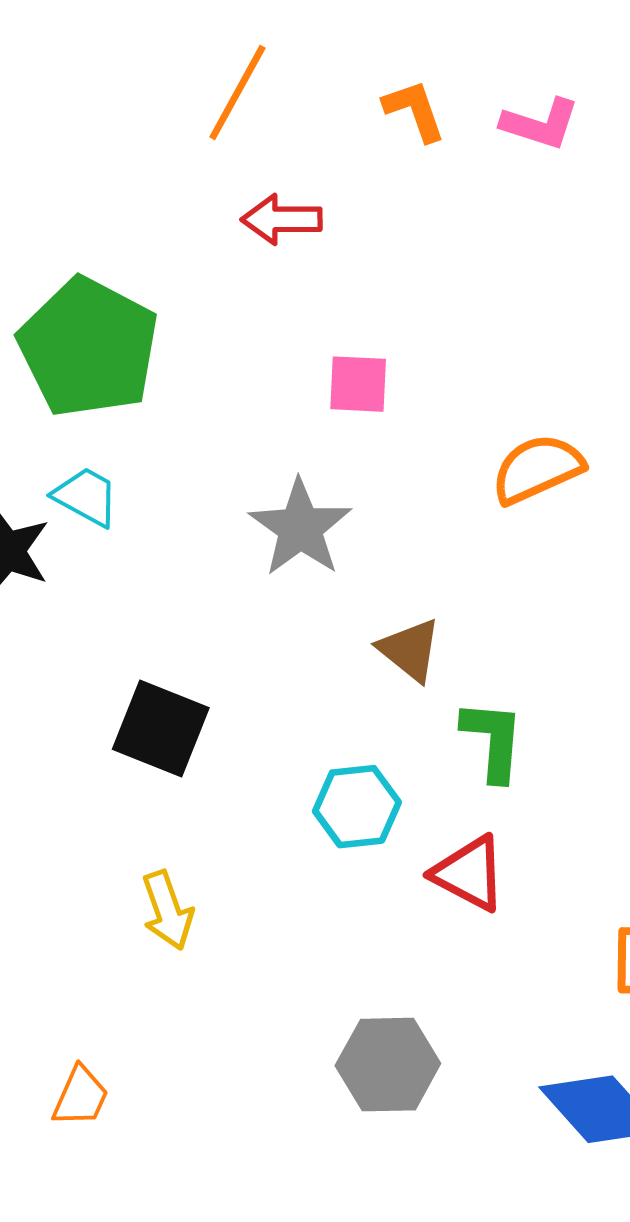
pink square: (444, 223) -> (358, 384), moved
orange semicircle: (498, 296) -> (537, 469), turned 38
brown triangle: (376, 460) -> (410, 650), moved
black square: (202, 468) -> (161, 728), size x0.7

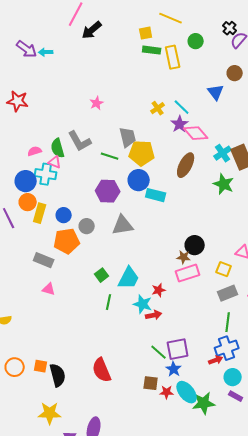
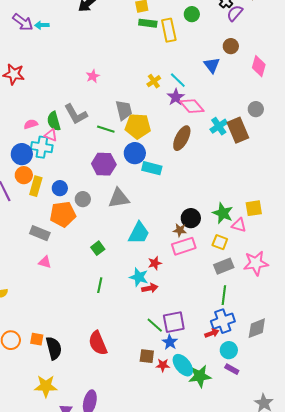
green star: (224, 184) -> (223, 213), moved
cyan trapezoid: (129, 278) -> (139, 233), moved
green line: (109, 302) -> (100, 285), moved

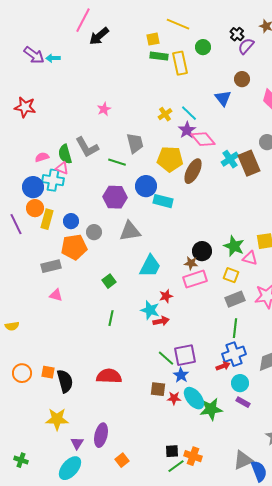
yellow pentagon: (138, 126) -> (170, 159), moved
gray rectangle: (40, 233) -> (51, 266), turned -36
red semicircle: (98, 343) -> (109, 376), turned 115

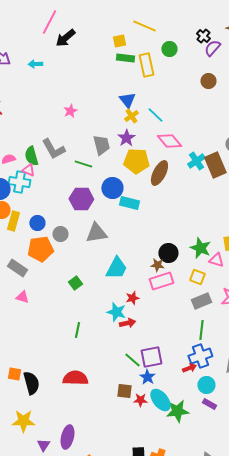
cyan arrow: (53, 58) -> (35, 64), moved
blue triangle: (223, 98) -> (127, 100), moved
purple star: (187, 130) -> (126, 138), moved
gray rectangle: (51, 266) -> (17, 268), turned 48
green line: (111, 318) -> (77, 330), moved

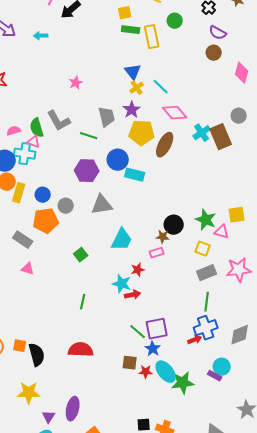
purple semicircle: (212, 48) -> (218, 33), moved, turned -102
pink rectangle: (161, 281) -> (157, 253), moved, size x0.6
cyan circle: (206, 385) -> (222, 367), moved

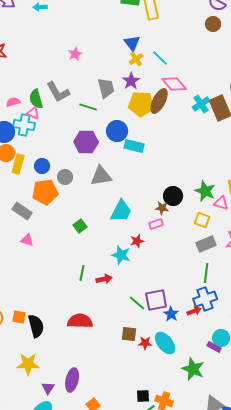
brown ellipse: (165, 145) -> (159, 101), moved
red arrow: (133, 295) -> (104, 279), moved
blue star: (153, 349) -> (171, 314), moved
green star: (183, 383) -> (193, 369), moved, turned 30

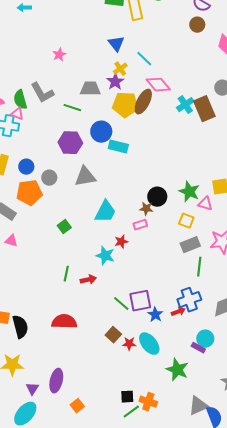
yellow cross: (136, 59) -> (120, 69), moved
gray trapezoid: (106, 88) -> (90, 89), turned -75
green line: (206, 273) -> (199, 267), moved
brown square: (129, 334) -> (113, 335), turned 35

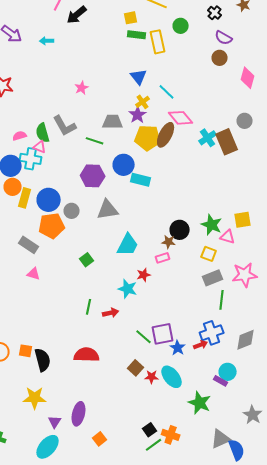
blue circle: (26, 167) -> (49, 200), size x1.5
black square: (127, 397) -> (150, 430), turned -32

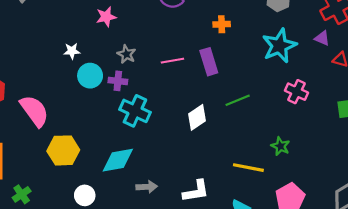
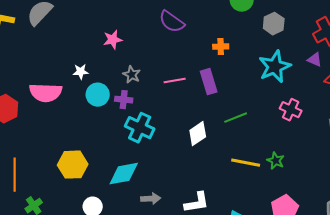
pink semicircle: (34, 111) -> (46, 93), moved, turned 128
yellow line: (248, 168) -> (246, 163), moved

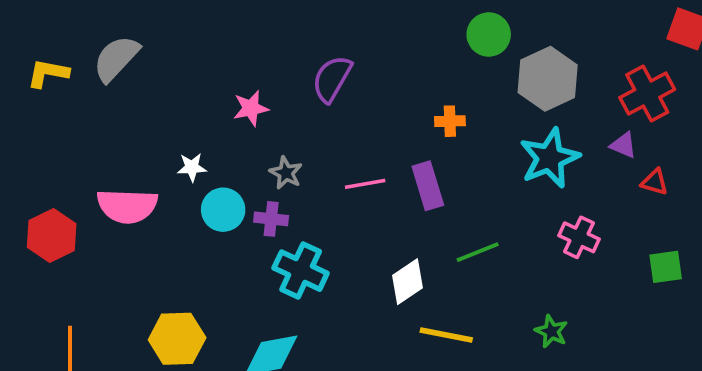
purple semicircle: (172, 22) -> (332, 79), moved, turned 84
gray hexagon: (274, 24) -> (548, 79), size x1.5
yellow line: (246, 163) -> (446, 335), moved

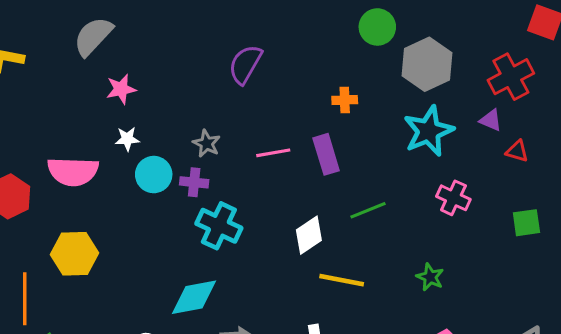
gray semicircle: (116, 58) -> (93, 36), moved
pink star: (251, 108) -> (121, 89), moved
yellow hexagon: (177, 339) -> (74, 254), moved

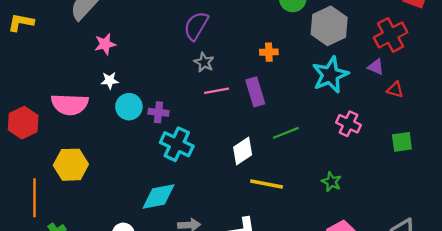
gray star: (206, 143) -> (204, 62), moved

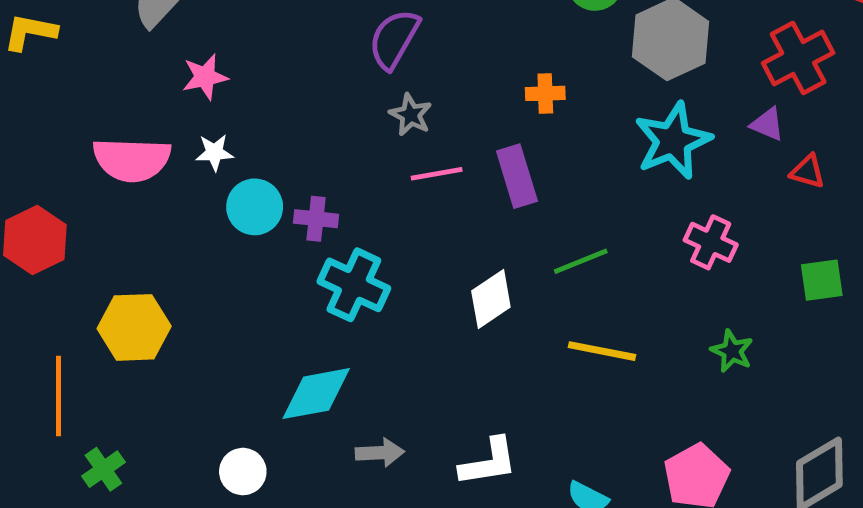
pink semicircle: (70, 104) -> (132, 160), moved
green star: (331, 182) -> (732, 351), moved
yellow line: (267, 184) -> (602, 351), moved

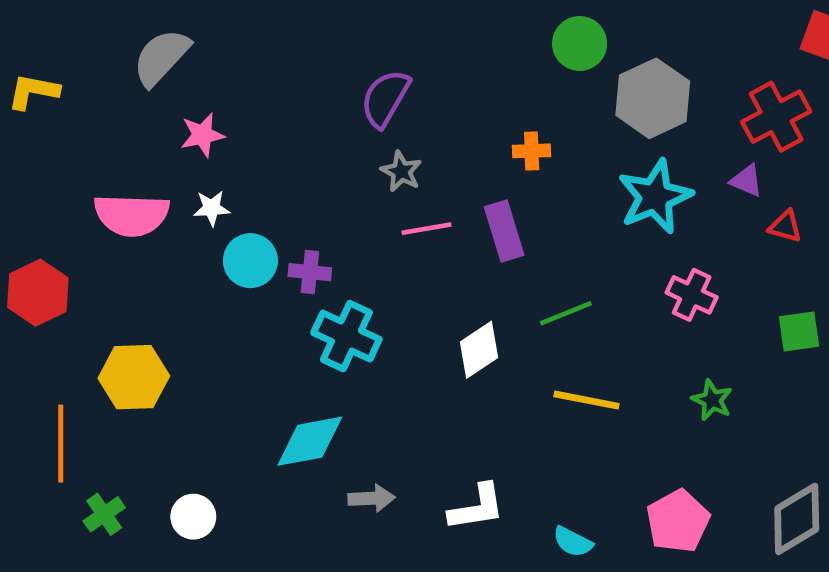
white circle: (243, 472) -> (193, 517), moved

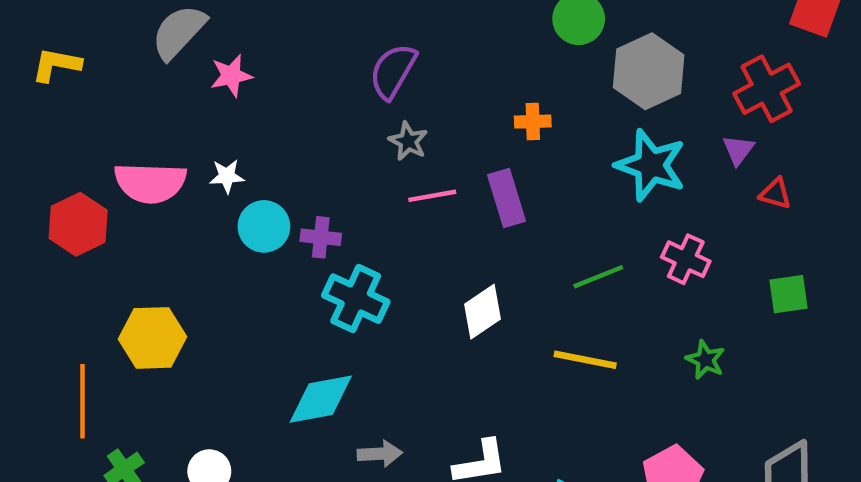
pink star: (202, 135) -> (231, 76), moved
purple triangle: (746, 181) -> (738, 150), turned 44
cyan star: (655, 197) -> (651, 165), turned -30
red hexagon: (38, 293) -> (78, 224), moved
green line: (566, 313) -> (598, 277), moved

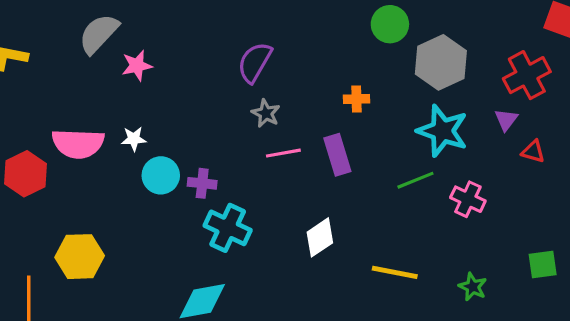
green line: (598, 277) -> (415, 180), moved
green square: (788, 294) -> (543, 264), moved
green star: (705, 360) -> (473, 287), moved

[What is needed]
Using the data above, return the lines from the one holding "cyan arrow: (53, 58) -> (35, 64), moved" through the one holding "red arrow: (133, 295) -> (104, 279), moved" exactly, but not the pictures.

[Output below]
cyan arrow: (53, 58) -> (35, 64), moved
blue triangle: (223, 98) -> (127, 100), moved
purple star: (187, 130) -> (126, 138), moved
gray rectangle: (51, 266) -> (17, 268), turned 48
green line: (111, 318) -> (77, 330), moved

purple semicircle: (212, 48) -> (218, 33), moved, turned -102
pink rectangle: (161, 281) -> (157, 253), moved, size x0.6
cyan circle: (206, 385) -> (222, 367), moved

brown ellipse: (165, 145) -> (159, 101), moved
red arrow: (133, 295) -> (104, 279), moved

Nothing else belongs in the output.